Working data Start Marker
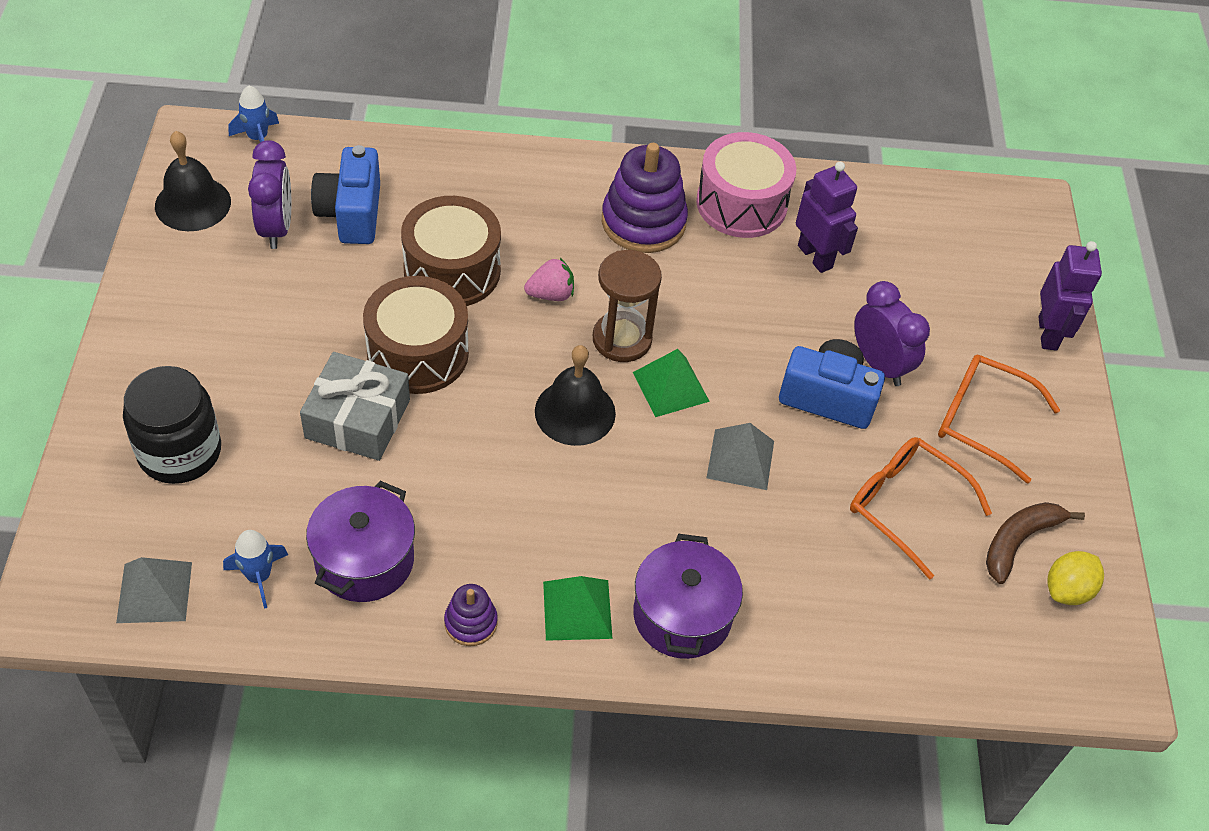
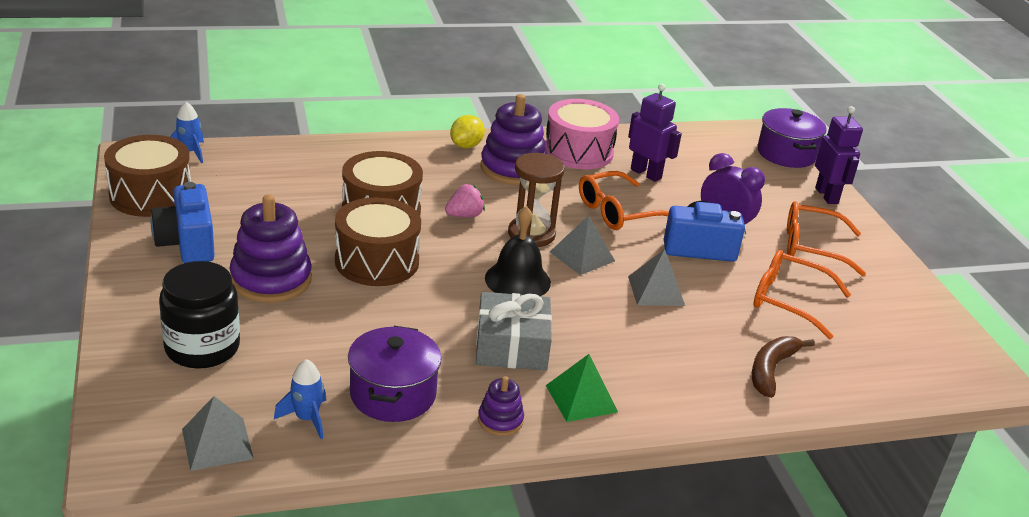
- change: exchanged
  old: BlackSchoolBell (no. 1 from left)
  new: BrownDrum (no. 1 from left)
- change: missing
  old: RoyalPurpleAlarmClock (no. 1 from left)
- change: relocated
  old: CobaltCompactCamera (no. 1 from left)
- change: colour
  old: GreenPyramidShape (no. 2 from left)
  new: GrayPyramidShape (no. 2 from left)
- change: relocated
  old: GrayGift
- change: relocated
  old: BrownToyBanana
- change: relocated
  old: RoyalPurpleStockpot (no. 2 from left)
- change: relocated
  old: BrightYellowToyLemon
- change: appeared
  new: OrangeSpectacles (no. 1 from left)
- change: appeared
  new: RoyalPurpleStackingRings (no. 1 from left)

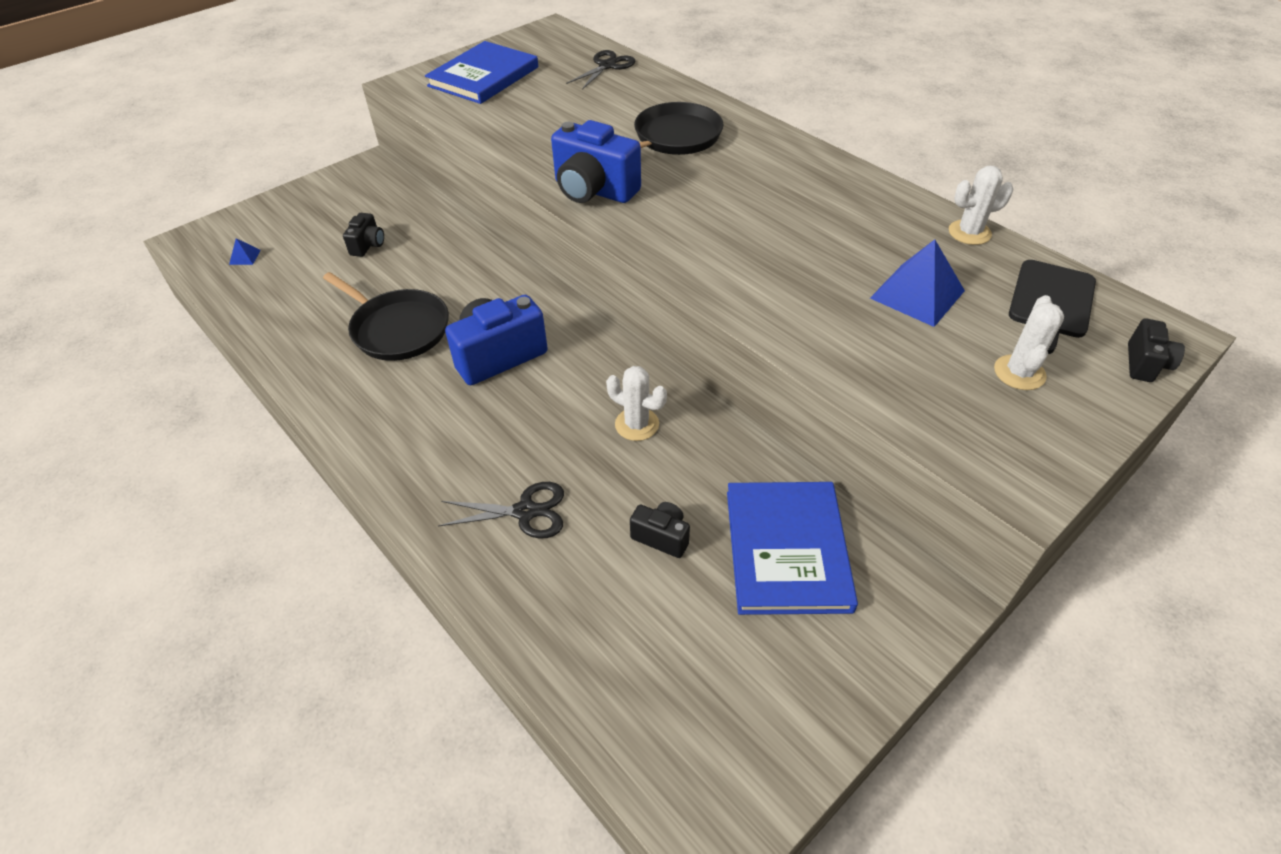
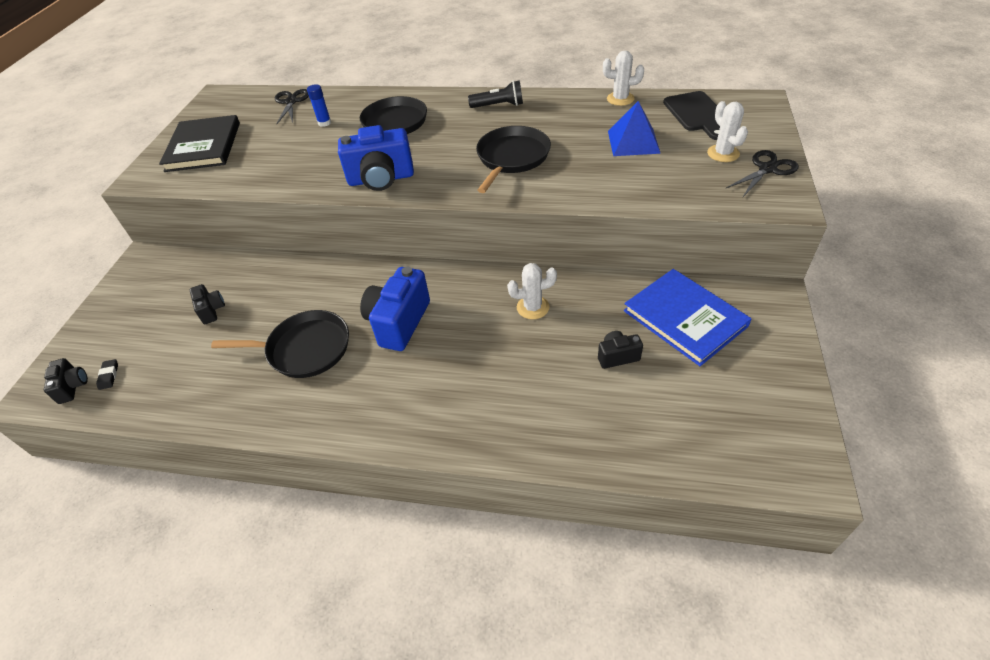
- change: colour
  old: CobaltHardback (no. 1 from left)
  new: BlackHardback
- change: spun
  old: PureWhiteCactus (no. 2 from left)
  degrees: 60
- change: exchanged
  old: CobaltPyramidShape (no. 1 from left)
  new: BlackGumEraser
- change: relocated
  old: BlackCompactCamera (no. 3 from left in the first image)
  new: BlackCompactCamera (no. 1 from left)
- change: relocated
  old: BlackShears (no. 1 from left in the first image)
  new: BlackShears (no. 2 from left)
- change: appeared
  new: BlackPocketTorch
- change: appeared
  new: CobaltStickOfGlue
- change: appeared
  new: BlackFryingPan (no. 3 from left)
Working data End Marker
Could you restate the entries word for word, skipping any pictures?

- change: exchanged
  old: BlackSchoolBell (no. 1 from left)
  new: BrownDrum (no. 1 from left)
- change: missing
  old: RoyalPurpleAlarmClock (no. 1 from left)
- change: relocated
  old: CobaltCompactCamera (no. 1 from left)
- change: colour
  old: GreenPyramidShape (no. 2 from left)
  new: GrayPyramidShape (no. 2 from left)
- change: relocated
  old: GrayGift
- change: relocated
  old: BrownToyBanana
- change: relocated
  old: RoyalPurpleStockpot (no. 2 from left)
- change: relocated
  old: BrightYellowToyLemon
- change: appeared
  new: OrangeSpectacles (no. 1 from left)
- change: appeared
  new: RoyalPurpleStackingRings (no. 1 from left)

- change: colour
  old: CobaltHardback (no. 1 from left)
  new: BlackHardback
- change: spun
  old: PureWhiteCactus (no. 2 from left)
  degrees: 60
- change: exchanged
  old: CobaltPyramidShape (no. 1 from left)
  new: BlackGumEraser
- change: relocated
  old: BlackCompactCamera (no. 3 from left in the first image)
  new: BlackCompactCamera (no. 1 from left)
- change: relocated
  old: BlackShears (no. 1 from left in the first image)
  new: BlackShears (no. 2 from left)
- change: appeared
  new: BlackPocketTorch
- change: appeared
  new: CobaltStickOfGlue
- change: appeared
  new: BlackFryingPan (no. 3 from left)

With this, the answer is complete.